(Records for the task)
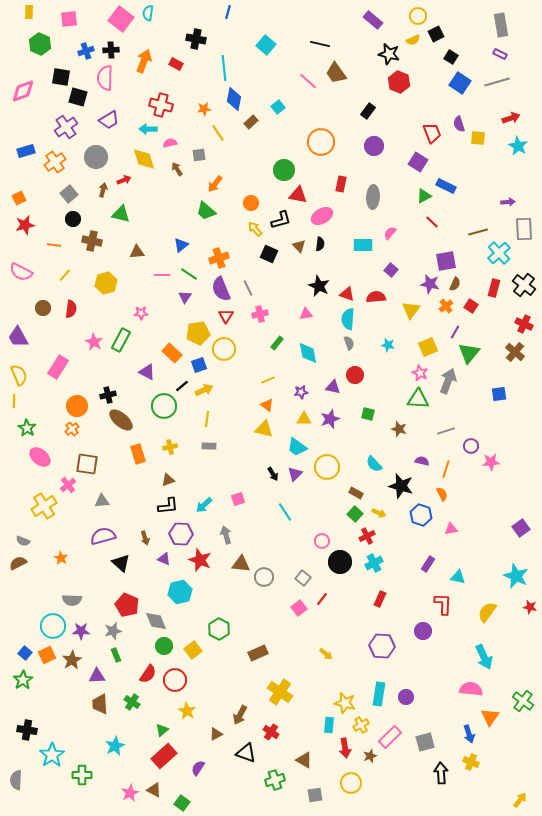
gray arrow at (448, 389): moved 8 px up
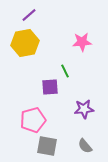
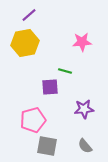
green line: rotated 48 degrees counterclockwise
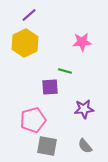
yellow hexagon: rotated 16 degrees counterclockwise
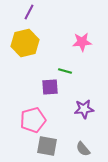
purple line: moved 3 px up; rotated 21 degrees counterclockwise
yellow hexagon: rotated 12 degrees clockwise
gray semicircle: moved 2 px left, 3 px down
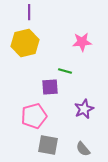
purple line: rotated 28 degrees counterclockwise
purple star: rotated 18 degrees counterclockwise
pink pentagon: moved 1 px right, 4 px up
gray square: moved 1 px right, 1 px up
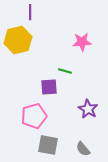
purple line: moved 1 px right
yellow hexagon: moved 7 px left, 3 px up
purple square: moved 1 px left
purple star: moved 4 px right; rotated 18 degrees counterclockwise
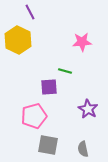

(Goal) Reproduce every text line from the entries above character for character, keeping their order and leaving out the pictures.

(Task response)
gray arrow at (448, 389): moved 8 px up
green line: rotated 48 degrees counterclockwise
yellow hexagon: rotated 16 degrees counterclockwise
purple line: moved 3 px up; rotated 21 degrees counterclockwise
yellow hexagon: rotated 12 degrees clockwise
gray semicircle: moved 2 px left, 3 px down
purple line: rotated 28 degrees counterclockwise
purple star: rotated 18 degrees counterclockwise
pink pentagon: moved 1 px right, 4 px up
gray square: moved 1 px right, 1 px up
purple line: moved 1 px right
yellow hexagon: moved 7 px left, 3 px up
purple square: moved 1 px left
purple star: moved 4 px right; rotated 18 degrees counterclockwise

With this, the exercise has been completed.